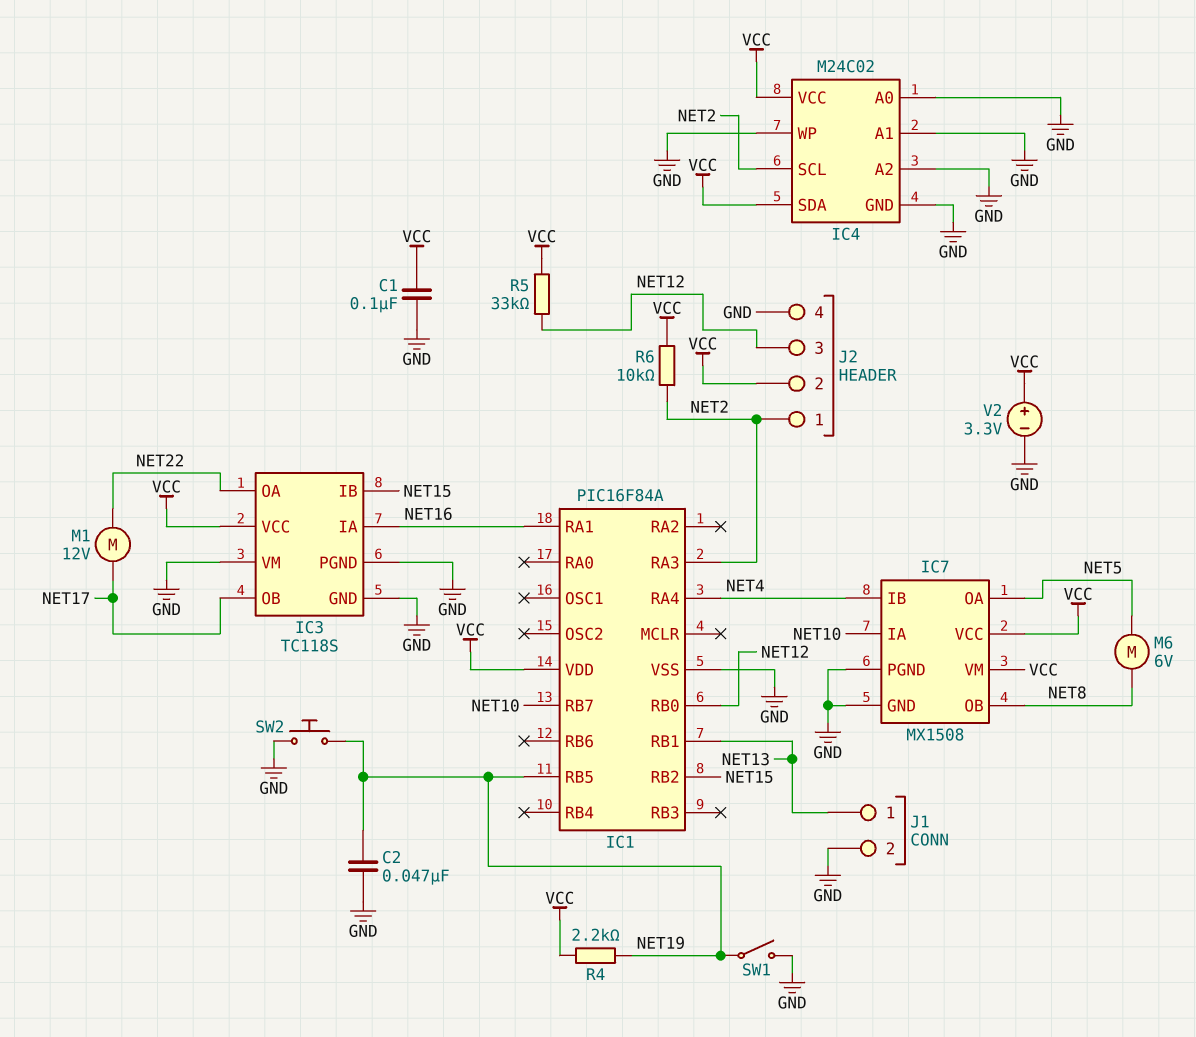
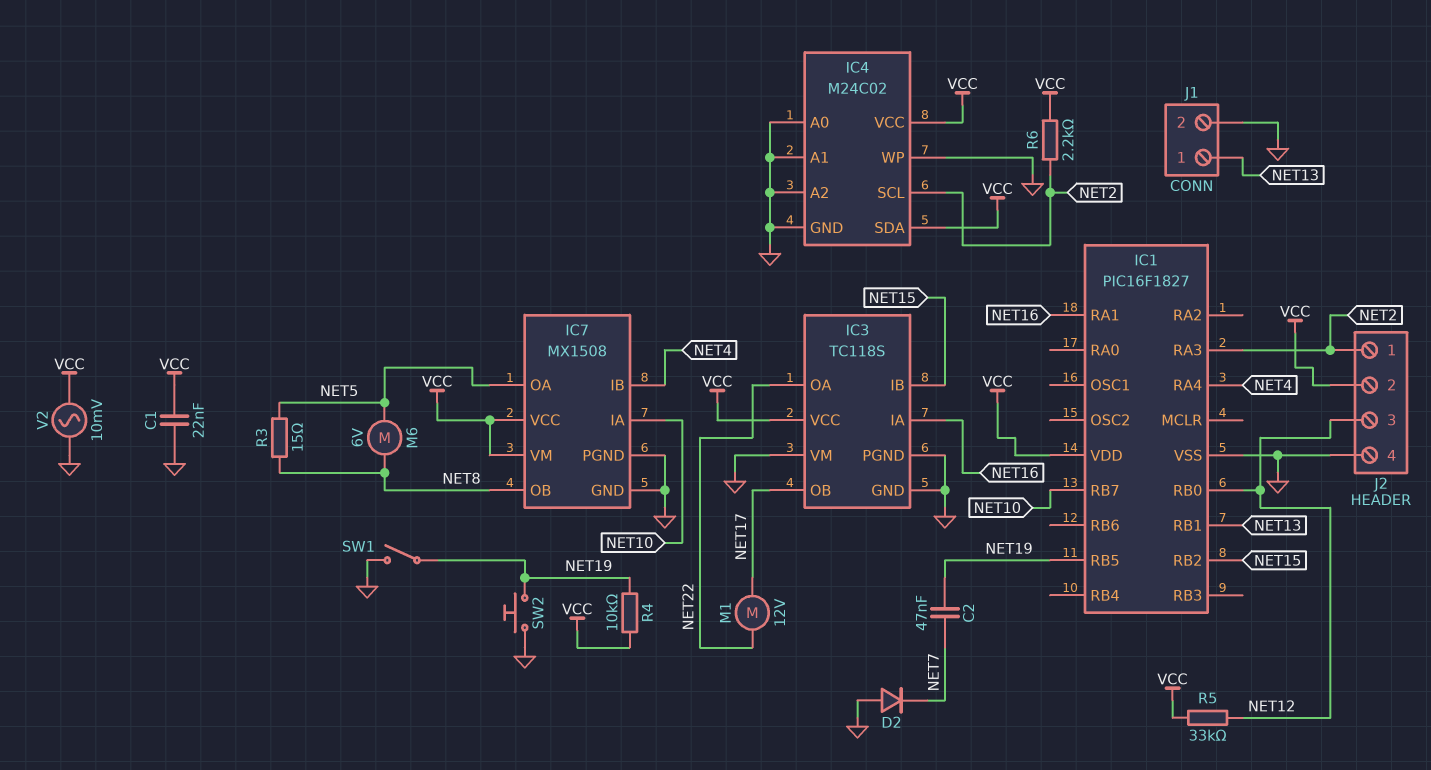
C1: 100nF (GND, VCC) -> 22nF (GND, VCC)
C2: 47nF (GND, NET19) -> 47nF (NET7, NET19)
D2: none -> diode (A GND, K NET7)
IC1: PIC16F84A -> PIC16F1827
R3: none -> 15 (NET5, NET8)
R4: 2.2k (NET19, VCC) -> 10k (NET19, VCC)
R6: 10k (NET2, VCC) -> 2.2k (NET2, VCC)
V2: 3.3V (plus VCC, minus GND) -> AC 10mV (GND, VCC)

++++++++++++++++++++

▸ **Required action**
Only a verbatim transcription of the lines from the one containing "R6: 10k (NET2, VCC) -> 2.2k (NET2, VCC)" through the last line of the records counts as the answer.

▸ **Your response**
R6: 10k (NET2, VCC) -> 2.2k (NET2, VCC)
V2: 3.3V (plus VCC, minus GND) -> AC 10mV (GND, VCC)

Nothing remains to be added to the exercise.